* **YOUR OBJECTIVE**:
The pictures are to be dropped, and the records below are to be restated word for word.

(Object change listings)

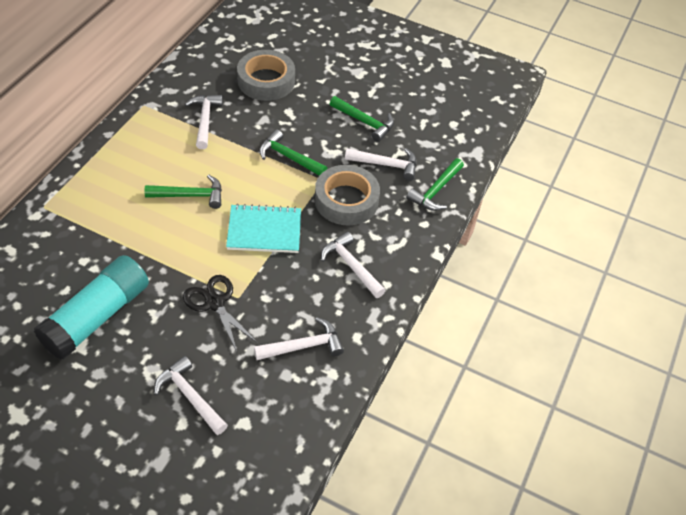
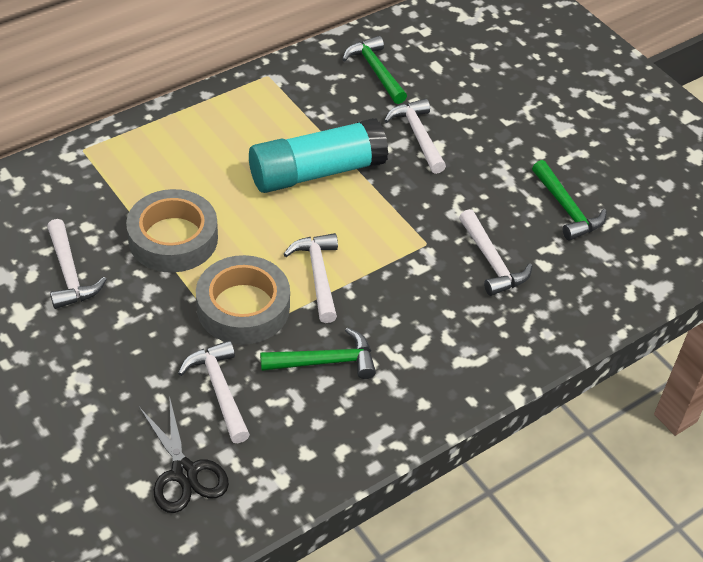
green hammer: 4 -> 3
turquoise notebook: 1 -> 0

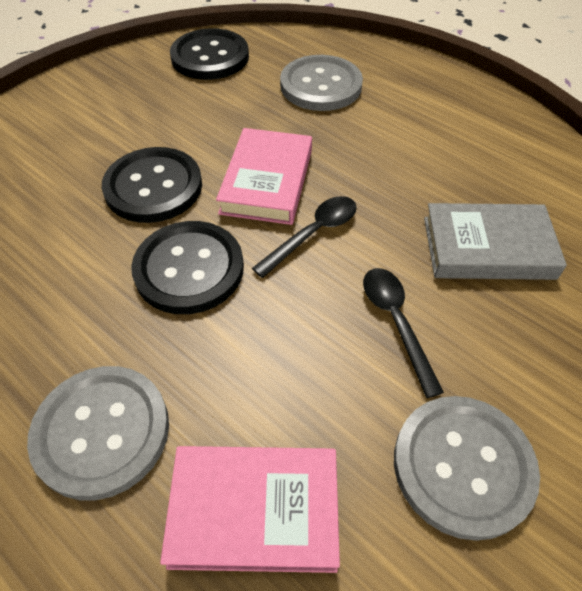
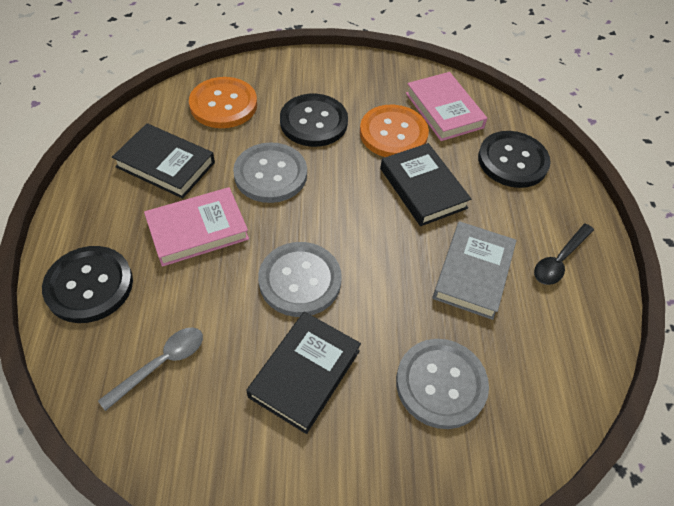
black book: 0 -> 3
black spoon: 2 -> 1
grey spoon: 0 -> 1
orange button: 0 -> 2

* **RESULT**:
green hammer: 4 -> 3
turquoise notebook: 1 -> 0

black book: 0 -> 3
black spoon: 2 -> 1
grey spoon: 0 -> 1
orange button: 0 -> 2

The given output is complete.